● **EXERCISE DESCRIPTION**
For the data below, give again exactly the lines from the one containing "(510, 388) = (831, 522): green" through the one containing "(353, 305) = (377, 227): yellow", both ends included, and no others.

● **DATASET ENTRIES**
+++++
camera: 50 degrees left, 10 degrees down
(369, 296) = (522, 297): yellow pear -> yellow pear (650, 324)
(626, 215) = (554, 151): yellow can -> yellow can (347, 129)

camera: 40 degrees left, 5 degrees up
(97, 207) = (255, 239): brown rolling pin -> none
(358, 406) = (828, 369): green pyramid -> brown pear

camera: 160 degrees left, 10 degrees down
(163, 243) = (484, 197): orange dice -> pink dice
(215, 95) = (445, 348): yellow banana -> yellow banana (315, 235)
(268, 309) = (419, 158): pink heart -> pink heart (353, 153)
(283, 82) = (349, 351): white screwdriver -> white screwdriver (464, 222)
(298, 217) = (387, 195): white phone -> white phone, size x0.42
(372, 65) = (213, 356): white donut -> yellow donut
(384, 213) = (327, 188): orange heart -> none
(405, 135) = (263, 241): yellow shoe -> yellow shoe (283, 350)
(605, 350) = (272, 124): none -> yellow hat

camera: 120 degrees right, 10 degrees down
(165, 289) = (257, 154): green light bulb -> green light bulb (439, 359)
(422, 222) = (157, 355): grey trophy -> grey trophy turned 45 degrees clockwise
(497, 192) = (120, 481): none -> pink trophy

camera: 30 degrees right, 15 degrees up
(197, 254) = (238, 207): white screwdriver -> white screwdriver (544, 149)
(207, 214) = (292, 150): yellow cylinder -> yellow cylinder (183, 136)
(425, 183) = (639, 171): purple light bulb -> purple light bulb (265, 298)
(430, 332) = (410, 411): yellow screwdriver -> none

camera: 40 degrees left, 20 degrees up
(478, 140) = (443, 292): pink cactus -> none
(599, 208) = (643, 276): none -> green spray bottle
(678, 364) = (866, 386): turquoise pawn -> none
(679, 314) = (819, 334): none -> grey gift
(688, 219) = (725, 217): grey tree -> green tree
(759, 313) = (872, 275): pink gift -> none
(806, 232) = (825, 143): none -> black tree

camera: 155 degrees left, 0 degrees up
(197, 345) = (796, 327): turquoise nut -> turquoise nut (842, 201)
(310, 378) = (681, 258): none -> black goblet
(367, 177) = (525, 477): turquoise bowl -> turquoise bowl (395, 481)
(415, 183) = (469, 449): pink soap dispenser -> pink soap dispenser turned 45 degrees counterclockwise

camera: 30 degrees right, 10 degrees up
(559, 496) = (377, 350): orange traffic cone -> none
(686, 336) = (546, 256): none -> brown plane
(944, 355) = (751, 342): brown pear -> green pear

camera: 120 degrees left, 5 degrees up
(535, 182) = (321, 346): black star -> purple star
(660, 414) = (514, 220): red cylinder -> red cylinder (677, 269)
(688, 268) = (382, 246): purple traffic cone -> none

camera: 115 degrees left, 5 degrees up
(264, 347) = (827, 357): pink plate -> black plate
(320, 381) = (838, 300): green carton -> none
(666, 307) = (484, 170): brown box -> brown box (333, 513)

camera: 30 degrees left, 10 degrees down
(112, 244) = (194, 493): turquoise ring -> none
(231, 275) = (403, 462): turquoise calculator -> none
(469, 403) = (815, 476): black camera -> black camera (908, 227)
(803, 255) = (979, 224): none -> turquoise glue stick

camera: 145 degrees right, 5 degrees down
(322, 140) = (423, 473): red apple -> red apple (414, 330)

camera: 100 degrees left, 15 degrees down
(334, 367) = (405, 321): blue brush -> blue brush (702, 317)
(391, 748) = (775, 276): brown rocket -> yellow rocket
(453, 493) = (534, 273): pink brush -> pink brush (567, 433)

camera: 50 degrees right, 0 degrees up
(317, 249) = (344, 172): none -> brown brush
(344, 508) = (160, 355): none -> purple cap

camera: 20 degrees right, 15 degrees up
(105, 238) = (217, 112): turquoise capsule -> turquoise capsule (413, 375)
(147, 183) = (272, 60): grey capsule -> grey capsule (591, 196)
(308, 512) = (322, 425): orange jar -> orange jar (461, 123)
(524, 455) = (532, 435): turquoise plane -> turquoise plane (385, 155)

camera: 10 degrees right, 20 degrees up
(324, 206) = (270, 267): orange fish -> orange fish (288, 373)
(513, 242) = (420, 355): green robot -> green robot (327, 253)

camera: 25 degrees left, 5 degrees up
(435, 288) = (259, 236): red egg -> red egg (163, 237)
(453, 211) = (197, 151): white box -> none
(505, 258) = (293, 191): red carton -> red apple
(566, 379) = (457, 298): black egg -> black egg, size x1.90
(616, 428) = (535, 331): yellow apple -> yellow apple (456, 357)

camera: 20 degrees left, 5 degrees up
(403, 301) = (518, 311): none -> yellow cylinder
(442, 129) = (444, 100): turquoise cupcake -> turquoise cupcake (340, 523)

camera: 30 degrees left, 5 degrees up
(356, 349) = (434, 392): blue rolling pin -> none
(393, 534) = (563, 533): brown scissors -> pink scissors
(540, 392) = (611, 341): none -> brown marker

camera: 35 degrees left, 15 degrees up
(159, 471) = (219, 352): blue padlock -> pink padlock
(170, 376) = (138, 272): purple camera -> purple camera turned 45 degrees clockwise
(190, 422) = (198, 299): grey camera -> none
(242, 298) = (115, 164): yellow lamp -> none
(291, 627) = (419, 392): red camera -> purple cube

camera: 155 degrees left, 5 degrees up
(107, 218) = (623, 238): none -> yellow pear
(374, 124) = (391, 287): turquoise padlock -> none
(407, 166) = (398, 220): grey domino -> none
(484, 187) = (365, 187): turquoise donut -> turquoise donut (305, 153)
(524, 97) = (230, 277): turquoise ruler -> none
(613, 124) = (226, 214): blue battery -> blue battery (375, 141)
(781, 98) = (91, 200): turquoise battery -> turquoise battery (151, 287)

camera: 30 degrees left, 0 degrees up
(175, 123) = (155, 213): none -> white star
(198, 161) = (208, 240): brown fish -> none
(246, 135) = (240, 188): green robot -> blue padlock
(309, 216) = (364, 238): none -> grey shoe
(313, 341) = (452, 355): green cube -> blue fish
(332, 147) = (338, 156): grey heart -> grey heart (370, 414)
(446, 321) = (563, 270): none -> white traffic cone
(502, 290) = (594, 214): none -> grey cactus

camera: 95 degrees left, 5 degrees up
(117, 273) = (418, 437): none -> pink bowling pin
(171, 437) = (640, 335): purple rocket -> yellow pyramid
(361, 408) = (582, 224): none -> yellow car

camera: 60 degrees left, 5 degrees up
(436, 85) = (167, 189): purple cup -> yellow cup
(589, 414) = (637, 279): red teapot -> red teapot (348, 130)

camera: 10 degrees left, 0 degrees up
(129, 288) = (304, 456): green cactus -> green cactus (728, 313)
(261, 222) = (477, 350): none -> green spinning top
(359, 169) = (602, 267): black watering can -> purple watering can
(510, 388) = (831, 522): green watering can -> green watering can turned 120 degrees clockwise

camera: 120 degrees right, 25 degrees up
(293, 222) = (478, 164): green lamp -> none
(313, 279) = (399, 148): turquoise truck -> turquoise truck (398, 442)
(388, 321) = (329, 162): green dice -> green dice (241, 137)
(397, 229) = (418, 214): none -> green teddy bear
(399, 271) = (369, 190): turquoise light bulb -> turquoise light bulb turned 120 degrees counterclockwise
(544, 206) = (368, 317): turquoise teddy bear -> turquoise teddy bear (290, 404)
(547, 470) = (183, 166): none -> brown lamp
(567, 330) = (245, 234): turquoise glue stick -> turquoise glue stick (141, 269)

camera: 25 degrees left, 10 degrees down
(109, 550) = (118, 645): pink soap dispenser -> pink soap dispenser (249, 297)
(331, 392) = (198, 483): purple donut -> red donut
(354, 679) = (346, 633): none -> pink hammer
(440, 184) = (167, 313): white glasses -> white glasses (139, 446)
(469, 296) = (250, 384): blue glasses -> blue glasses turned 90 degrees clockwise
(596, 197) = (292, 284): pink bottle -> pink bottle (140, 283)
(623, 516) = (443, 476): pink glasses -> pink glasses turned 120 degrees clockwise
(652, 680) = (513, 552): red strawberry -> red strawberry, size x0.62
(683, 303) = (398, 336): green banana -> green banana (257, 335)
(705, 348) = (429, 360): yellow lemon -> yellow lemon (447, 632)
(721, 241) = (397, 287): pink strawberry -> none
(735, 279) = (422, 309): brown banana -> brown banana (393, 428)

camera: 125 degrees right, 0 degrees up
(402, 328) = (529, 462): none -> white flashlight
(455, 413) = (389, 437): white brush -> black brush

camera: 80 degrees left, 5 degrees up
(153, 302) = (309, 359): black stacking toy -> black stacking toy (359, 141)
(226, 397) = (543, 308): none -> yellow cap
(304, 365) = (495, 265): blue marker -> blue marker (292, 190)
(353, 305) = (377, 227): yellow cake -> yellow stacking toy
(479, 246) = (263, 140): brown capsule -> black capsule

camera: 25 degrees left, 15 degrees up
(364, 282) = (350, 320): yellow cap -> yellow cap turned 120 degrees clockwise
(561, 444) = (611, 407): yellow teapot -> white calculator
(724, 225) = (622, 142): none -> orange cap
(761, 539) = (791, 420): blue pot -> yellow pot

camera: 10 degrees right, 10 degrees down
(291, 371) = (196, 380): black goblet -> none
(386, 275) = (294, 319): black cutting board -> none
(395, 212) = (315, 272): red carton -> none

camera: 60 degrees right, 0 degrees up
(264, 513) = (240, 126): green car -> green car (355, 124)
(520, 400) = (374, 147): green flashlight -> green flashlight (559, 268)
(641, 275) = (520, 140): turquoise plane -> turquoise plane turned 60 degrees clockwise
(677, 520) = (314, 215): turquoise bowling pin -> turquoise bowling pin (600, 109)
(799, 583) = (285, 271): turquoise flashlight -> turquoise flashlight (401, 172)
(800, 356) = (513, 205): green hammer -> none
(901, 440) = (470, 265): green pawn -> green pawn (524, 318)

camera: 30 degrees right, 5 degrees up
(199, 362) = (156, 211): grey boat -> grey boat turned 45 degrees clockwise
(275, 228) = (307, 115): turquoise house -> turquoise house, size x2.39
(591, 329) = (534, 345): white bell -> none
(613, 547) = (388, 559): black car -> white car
+++++
● **ANSWER TO THIS EXERCISE**
(510, 388) = (831, 522): green watering can -> green watering can turned 120 degrees clockwise

camera: 120 degrees right, 25 degrees up
(293, 222) = (478, 164): green lamp -> none
(313, 279) = (399, 148): turquoise truck -> turquoise truck (398, 442)
(388, 321) = (329, 162): green dice -> green dice (241, 137)
(397, 229) = (418, 214): none -> green teddy bear
(399, 271) = (369, 190): turquoise light bulb -> turquoise light bulb turned 120 degrees counterclockwise
(544, 206) = (368, 317): turquoise teddy bear -> turquoise teddy bear (290, 404)
(547, 470) = (183, 166): none -> brown lamp
(567, 330) = (245, 234): turquoise glue stick -> turquoise glue stick (141, 269)

camera: 25 degrees left, 10 degrees down
(109, 550) = (118, 645): pink soap dispenser -> pink soap dispenser (249, 297)
(331, 392) = (198, 483): purple donut -> red donut
(354, 679) = (346, 633): none -> pink hammer
(440, 184) = (167, 313): white glasses -> white glasses (139, 446)
(469, 296) = (250, 384): blue glasses -> blue glasses turned 90 degrees clockwise
(596, 197) = (292, 284): pink bottle -> pink bottle (140, 283)
(623, 516) = (443, 476): pink glasses -> pink glasses turned 120 degrees clockwise
(652, 680) = (513, 552): red strawberry -> red strawberry, size x0.62
(683, 303) = (398, 336): green banana -> green banana (257, 335)
(705, 348) = (429, 360): yellow lemon -> yellow lemon (447, 632)
(721, 241) = (397, 287): pink strawberry -> none
(735, 279) = (422, 309): brown banana -> brown banana (393, 428)

camera: 125 degrees right, 0 degrees up
(402, 328) = (529, 462): none -> white flashlight
(455, 413) = (389, 437): white brush -> black brush

camera: 80 degrees left, 5 degrees up
(153, 302) = (309, 359): black stacking toy -> black stacking toy (359, 141)
(226, 397) = (543, 308): none -> yellow cap
(304, 365) = (495, 265): blue marker -> blue marker (292, 190)
(353, 305) = (377, 227): yellow cake -> yellow stacking toy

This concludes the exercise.